--- Given data Enclosed Below ---

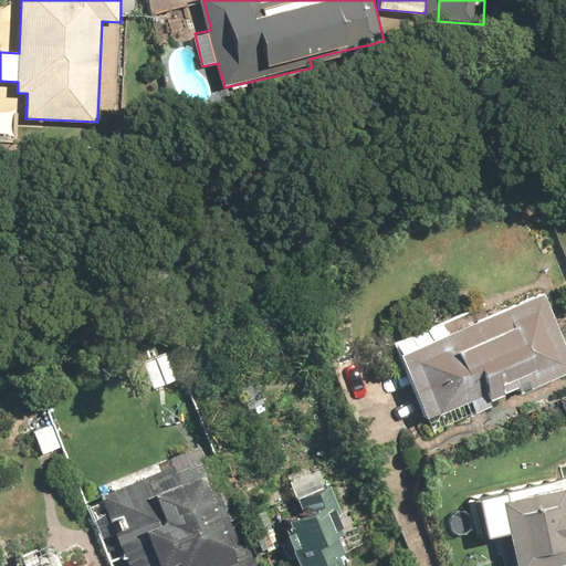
[(565,346),(543,292),(479,320),(474,307),(395,341),(432,429),(511,396),(565,371),(565,346)]
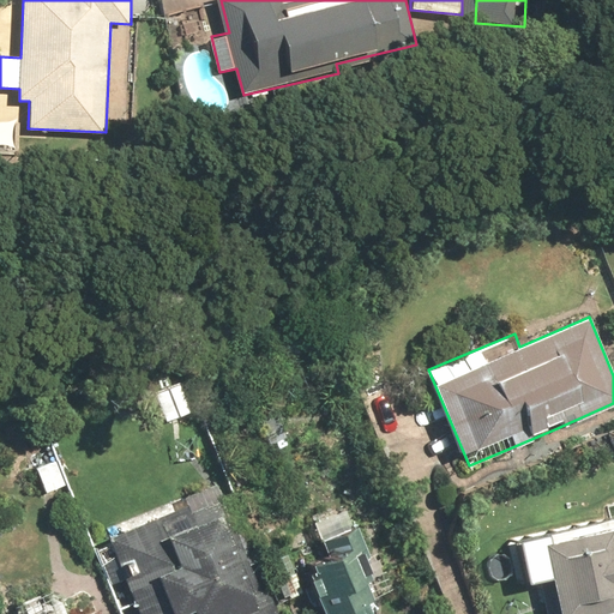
[(158,389),(169,423),(194,415),(184,381),(158,389)]
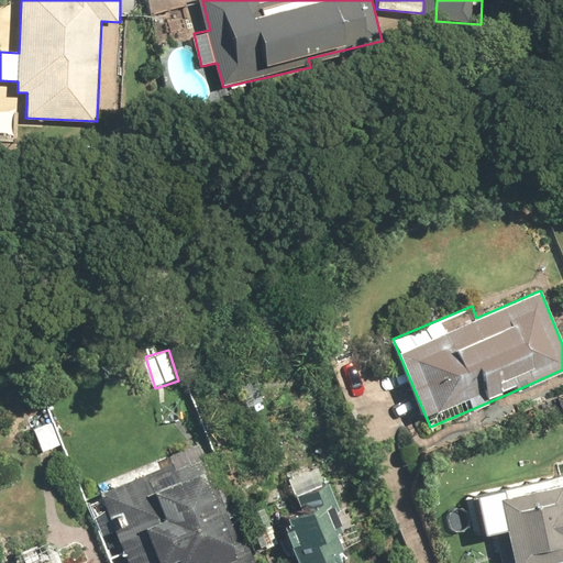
[(59,417),(32,426),(41,454),(68,445),(59,417)]
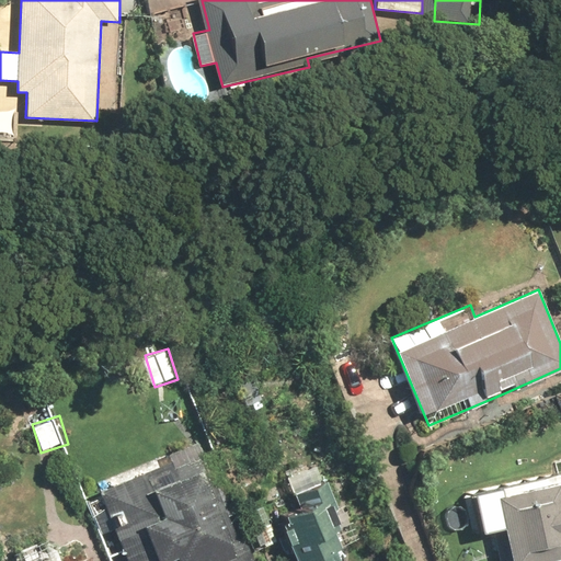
[(174,560),(179,560),(250,560),(203,439),(167,453),(169,457),(98,485),(100,493),(117,538),(146,527),(159,560),(174,560)]
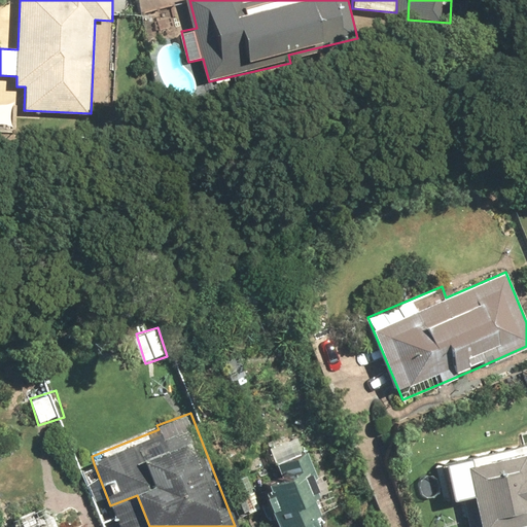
[(526,526),(526,444),(454,459),(466,526),(526,526)]
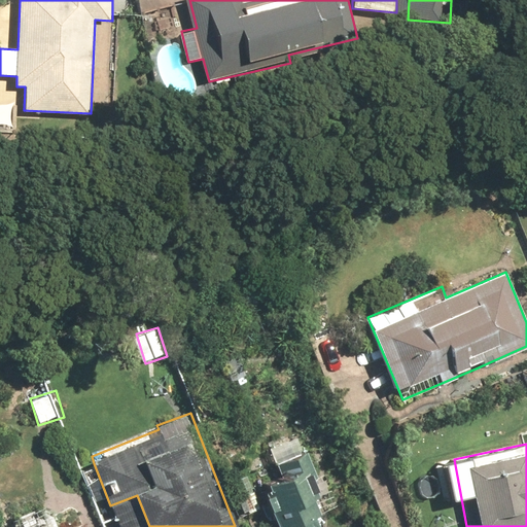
[(279,526),(319,526),(318,525),(327,520),(303,472),(267,491),(285,524),(279,526)]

--- End of Enclosed Given data ---

* What is expected: Exclude every picture, then reproduce the remaining data character for character.

* Output for this task:
[(565,346),(543,292),(479,320),(474,307),(395,341),(432,429),(511,396),(565,371),(565,346)]
[(158,389),(169,423),(194,415),(184,381),(158,389)]
[(59,417),(32,426),(41,454),(68,445),(59,417)]
[(174,560),(179,560),(250,560),(203,439),(167,453),(169,457),(98,485),(100,493),(117,538),(146,527),(159,560),(174,560)]
[(526,526),(526,444),(454,459),(466,526),(526,526)]
[(279,526),(319,526),(318,525),(327,520),(303,472),(267,491),(285,524),(279,526)]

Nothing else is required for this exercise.